------ Extracted material ------
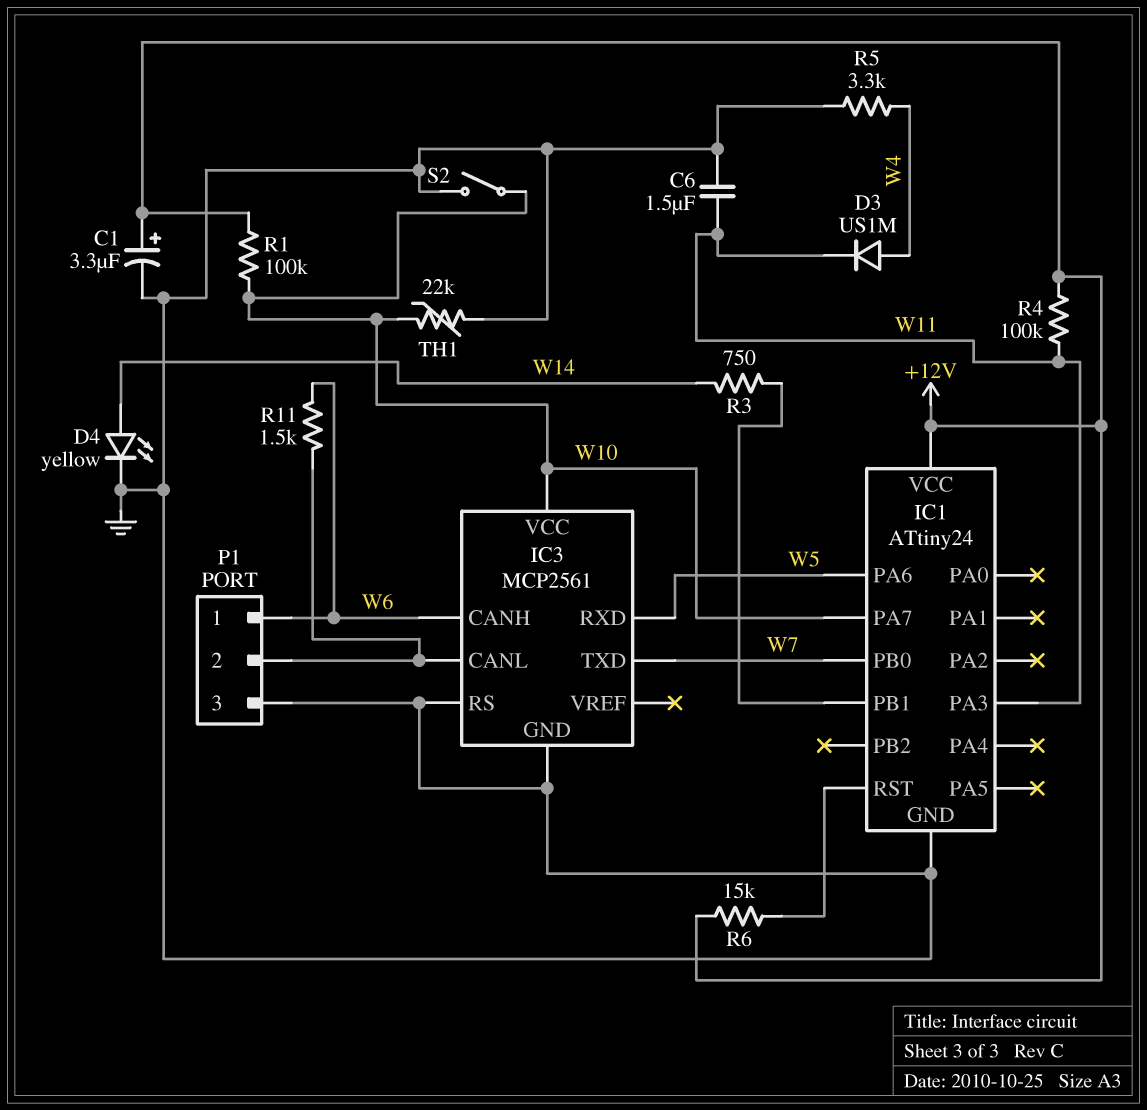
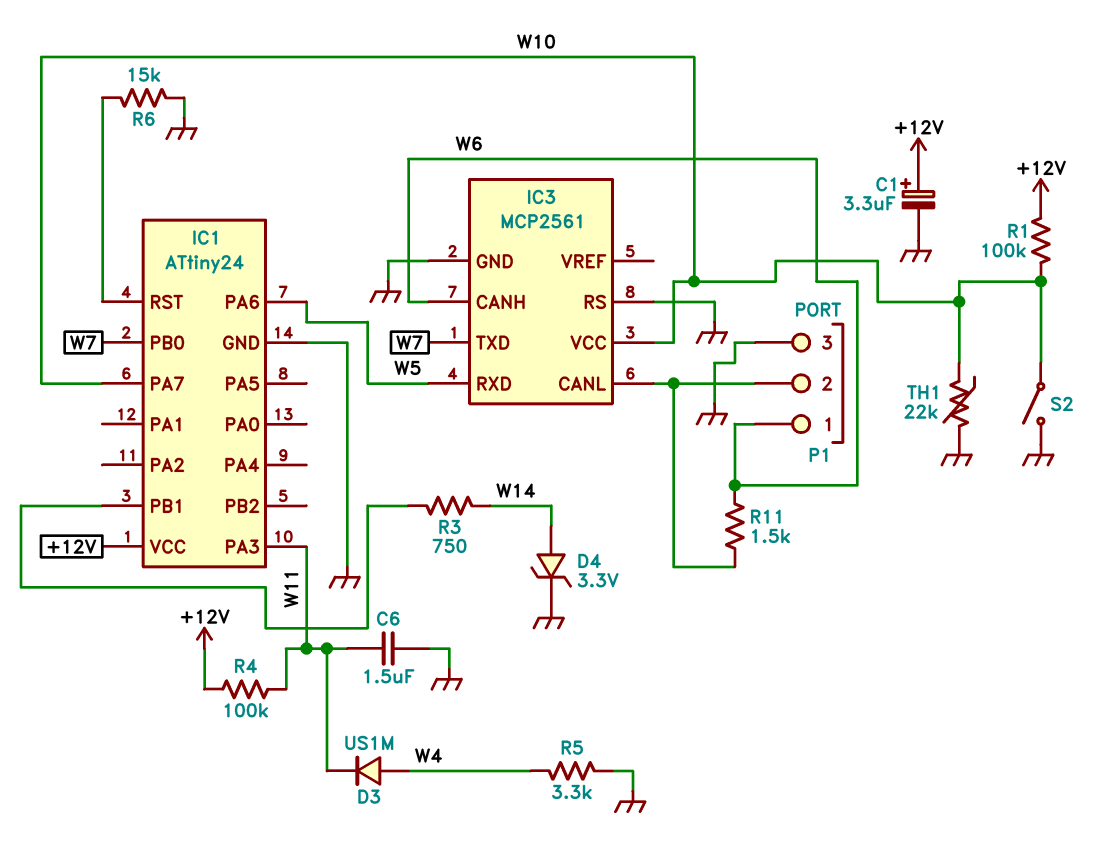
D4: LED yellow (A W14, K GND) -> zener 3.3V (A W14, K GND)
R6: 15k (+12V, IC1/RST) -> 15k (GND, IC1/RST)

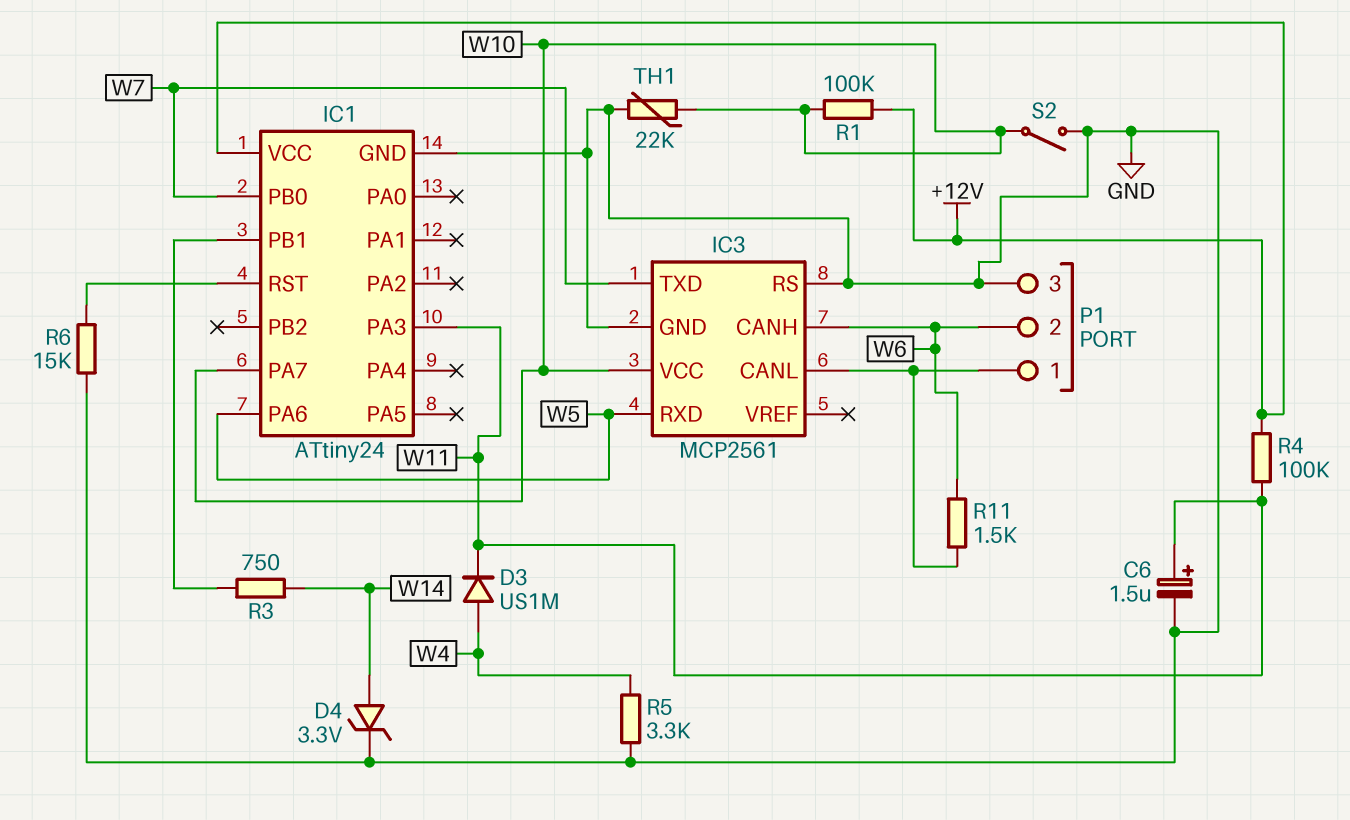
C1: 3.3uF (plus +12V, minus GND) -> none
C6: 1.5uF (GND, W11) -> 1.5uF (plus W11, minus GND)
P1 pin 1: W6 -> IC3/CANL
P1 pin 2: IC3/CANL -> W6

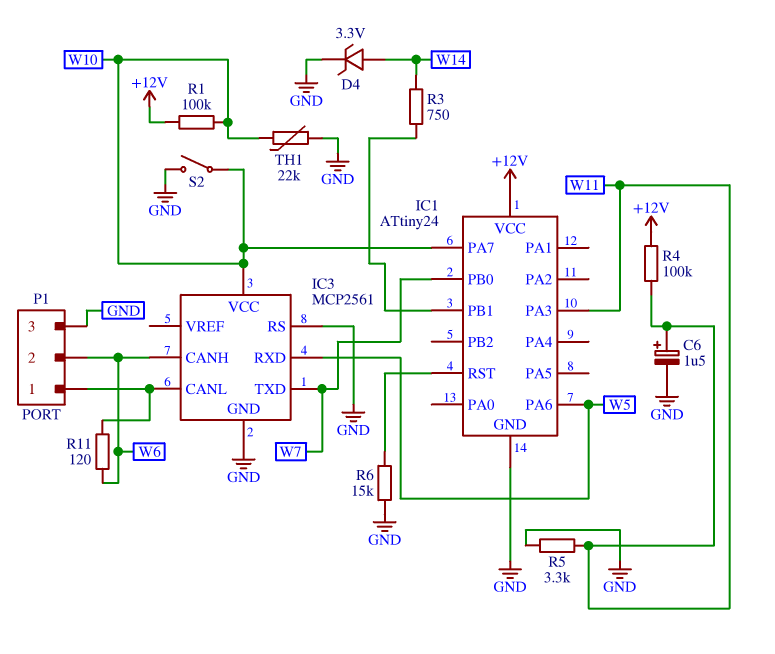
D3: diode US1M (A W4, K W11) -> none
R5: 3.3k (GND, W4) -> 3.3k (GND, W11)
R11: 1.5k (IC3/CANL, W6) -> 120 (IC3/CANL, W6)

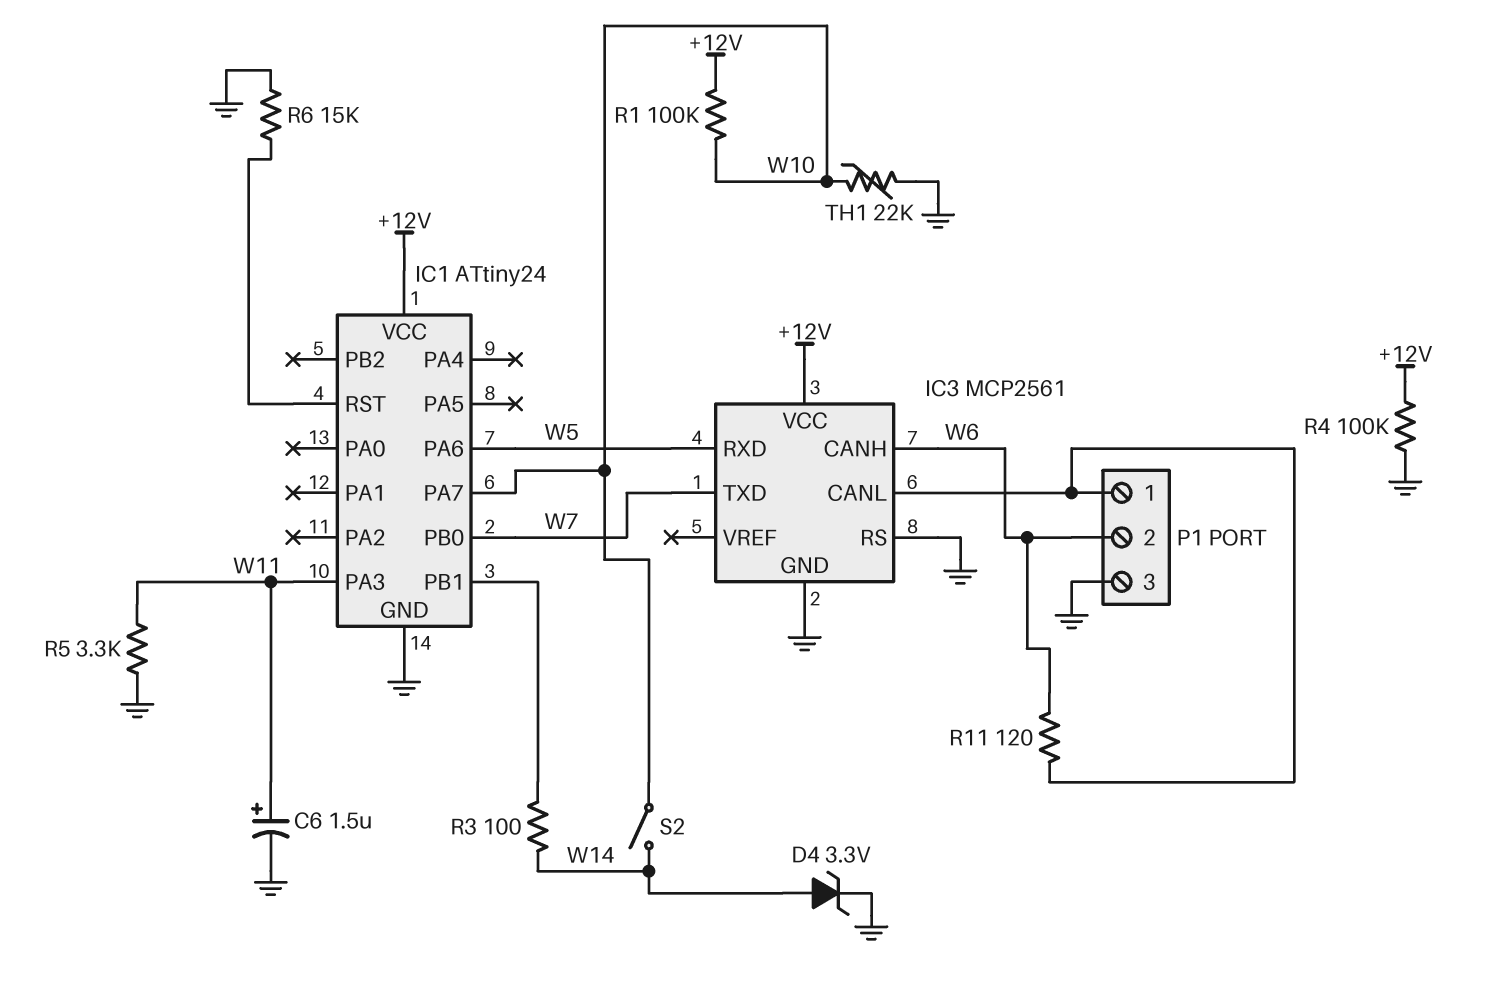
IC3 pin VCC: W10 -> +12V
R3: 750 (IC1/PB1, W14) -> 100 (IC1/PB1, W14)
R4: 100k (+12V, W11) -> 100k (+12V, GND)
S2: switch (GND, W10) -> switch (W10, W14)

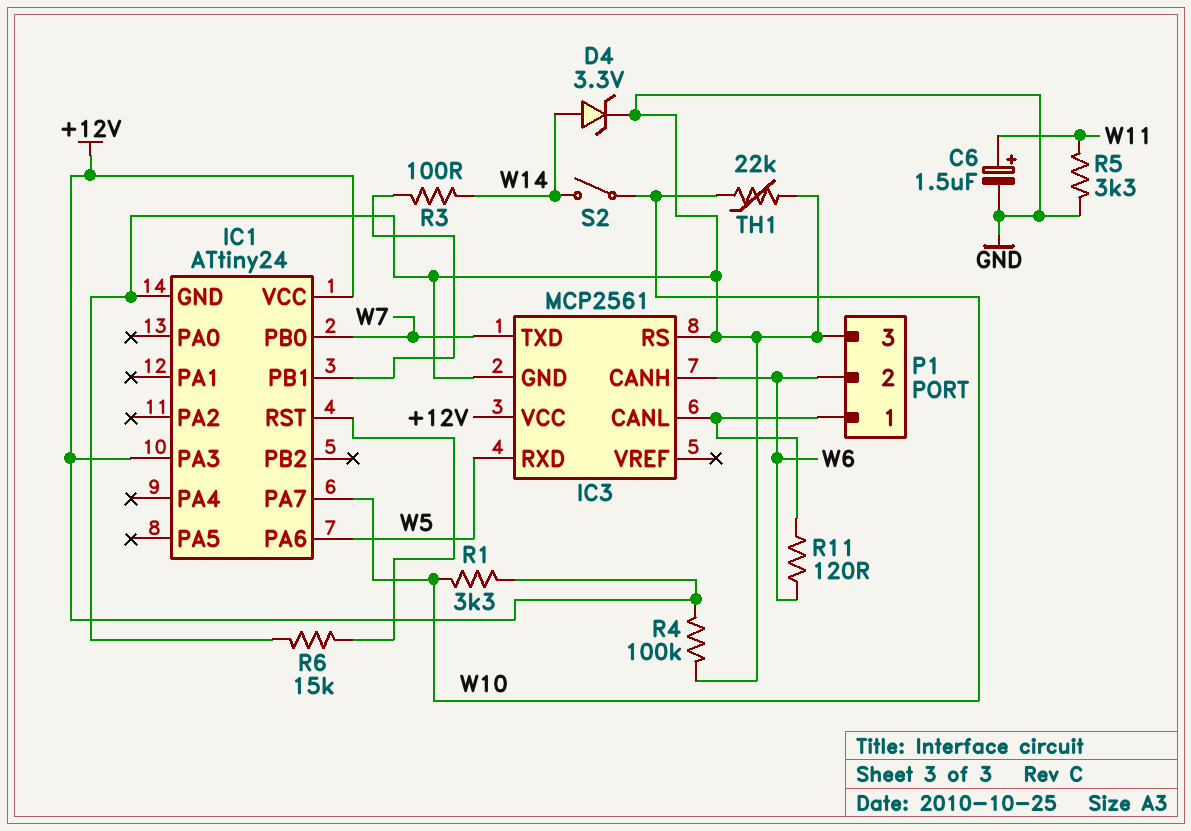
IC1 pin PA3: W11 -> +12V
R1: 100k (+12V, W10) -> 3.3k (+12V, W10)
------
__Task directions__
From the first line to the last, retype the data exactly, without images.

__Answer area__
D4: LED yellow (A W14, K GND) -> zener 3.3V (A W14, K GND)
R6: 15k (+12V, IC1/RST) -> 15k (GND, IC1/RST)

C1: 3.3uF (plus +12V, minus GND) -> none
C6: 1.5uF (GND, W11) -> 1.5uF (plus W11, minus GND)
P1 pin 1: W6 -> IC3/CANL
P1 pin 2: IC3/CANL -> W6

D3: diode US1M (A W4, K W11) -> none
R5: 3.3k (GND, W4) -> 3.3k (GND, W11)
R11: 1.5k (IC3/CANL, W6) -> 120 (IC3/CANL, W6)

IC3 pin VCC: W10 -> +12V
R3: 750 (IC1/PB1, W14) -> 100 (IC1/PB1, W14)
R4: 100k (+12V, W11) -> 100k (+12V, GND)
S2: switch (GND, W10) -> switch (W10, W14)

IC1 pin PA3: W11 -> +12V
R1: 100k (+12V, W10) -> 3.3k (+12V, W10)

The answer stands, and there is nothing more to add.